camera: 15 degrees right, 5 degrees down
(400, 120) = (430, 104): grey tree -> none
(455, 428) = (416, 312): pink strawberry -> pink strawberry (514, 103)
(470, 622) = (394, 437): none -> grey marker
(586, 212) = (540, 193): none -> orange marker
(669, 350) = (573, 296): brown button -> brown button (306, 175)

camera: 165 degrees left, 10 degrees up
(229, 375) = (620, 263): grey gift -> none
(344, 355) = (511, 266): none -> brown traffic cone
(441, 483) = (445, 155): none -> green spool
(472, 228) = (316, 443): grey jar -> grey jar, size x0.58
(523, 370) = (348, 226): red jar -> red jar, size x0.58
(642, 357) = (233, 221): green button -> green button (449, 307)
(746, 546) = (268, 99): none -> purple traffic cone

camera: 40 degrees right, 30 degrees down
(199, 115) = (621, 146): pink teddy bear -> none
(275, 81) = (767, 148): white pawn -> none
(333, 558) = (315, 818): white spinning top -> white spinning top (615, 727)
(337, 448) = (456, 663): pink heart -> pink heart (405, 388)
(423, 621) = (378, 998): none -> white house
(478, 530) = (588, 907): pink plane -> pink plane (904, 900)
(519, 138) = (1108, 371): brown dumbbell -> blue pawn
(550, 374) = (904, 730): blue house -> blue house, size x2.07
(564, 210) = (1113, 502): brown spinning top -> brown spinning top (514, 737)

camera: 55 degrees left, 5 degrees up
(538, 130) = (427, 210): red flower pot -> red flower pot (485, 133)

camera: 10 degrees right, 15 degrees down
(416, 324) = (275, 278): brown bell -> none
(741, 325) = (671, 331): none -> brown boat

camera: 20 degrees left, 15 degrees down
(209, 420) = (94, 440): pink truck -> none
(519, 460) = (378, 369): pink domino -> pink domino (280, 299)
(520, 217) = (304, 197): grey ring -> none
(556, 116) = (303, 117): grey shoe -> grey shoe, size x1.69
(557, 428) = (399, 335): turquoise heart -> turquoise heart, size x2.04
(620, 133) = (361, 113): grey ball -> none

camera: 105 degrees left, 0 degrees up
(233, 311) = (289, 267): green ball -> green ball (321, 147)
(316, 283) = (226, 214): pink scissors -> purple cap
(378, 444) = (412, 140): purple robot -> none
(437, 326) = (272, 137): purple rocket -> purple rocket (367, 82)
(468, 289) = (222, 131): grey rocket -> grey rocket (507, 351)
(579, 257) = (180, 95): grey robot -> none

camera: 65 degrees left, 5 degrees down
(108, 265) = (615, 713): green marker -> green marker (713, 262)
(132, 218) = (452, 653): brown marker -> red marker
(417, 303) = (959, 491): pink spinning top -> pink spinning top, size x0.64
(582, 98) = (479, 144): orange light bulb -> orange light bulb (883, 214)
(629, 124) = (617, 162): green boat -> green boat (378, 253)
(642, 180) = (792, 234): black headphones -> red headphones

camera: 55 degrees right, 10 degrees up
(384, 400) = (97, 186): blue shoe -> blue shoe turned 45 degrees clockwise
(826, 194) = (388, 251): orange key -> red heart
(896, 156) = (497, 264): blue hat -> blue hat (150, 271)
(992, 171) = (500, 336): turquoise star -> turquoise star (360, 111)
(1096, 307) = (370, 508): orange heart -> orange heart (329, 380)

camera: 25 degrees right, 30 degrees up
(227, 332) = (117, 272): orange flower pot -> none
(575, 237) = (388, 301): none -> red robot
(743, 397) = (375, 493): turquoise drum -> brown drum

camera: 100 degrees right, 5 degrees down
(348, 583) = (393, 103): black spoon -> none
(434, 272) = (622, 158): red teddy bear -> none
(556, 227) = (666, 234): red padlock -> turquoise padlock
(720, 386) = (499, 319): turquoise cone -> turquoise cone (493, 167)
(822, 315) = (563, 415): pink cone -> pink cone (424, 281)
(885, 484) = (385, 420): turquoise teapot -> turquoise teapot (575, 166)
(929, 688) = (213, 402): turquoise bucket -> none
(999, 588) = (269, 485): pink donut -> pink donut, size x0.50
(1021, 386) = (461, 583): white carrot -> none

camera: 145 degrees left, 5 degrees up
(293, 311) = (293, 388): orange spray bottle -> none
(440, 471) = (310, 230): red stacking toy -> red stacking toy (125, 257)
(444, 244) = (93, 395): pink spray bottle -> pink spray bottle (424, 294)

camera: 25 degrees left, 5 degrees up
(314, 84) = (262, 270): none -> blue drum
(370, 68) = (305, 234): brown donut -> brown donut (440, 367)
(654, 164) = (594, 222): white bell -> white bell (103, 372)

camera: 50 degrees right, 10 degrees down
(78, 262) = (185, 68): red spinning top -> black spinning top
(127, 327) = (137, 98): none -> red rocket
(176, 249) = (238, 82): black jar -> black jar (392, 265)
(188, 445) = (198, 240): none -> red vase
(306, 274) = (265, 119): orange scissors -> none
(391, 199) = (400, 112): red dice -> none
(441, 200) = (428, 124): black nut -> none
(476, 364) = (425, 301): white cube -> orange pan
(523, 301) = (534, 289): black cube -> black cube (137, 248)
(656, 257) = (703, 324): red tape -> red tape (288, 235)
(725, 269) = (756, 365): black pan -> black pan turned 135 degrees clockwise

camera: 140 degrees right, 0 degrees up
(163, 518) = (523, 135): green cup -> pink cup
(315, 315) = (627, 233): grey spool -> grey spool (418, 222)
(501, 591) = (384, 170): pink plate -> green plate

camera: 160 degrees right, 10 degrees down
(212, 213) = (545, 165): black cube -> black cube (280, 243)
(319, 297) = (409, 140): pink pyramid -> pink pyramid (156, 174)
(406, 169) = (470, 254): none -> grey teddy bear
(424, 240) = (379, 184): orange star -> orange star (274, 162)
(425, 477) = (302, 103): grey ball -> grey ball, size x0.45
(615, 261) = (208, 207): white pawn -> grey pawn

# TASK BRIEF
What is needed is an exact copy of the lines above, from the one containing "(538, 130) = (427, 210): red" through the one containing "(378, 444) = (412, 140): purple robot -> none", with nothing added.

# EXPECTED ANSWER
(538, 130) = (427, 210): red flower pot -> red flower pot (485, 133)

camera: 10 degrees right, 15 degrees down
(416, 324) = (275, 278): brown bell -> none
(741, 325) = (671, 331): none -> brown boat

camera: 20 degrees left, 15 degrees down
(209, 420) = (94, 440): pink truck -> none
(519, 460) = (378, 369): pink domino -> pink domino (280, 299)
(520, 217) = (304, 197): grey ring -> none
(556, 116) = (303, 117): grey shoe -> grey shoe, size x1.69
(557, 428) = (399, 335): turquoise heart -> turquoise heart, size x2.04
(620, 133) = (361, 113): grey ball -> none

camera: 105 degrees left, 0 degrees up
(233, 311) = (289, 267): green ball -> green ball (321, 147)
(316, 283) = (226, 214): pink scissors -> purple cap
(378, 444) = (412, 140): purple robot -> none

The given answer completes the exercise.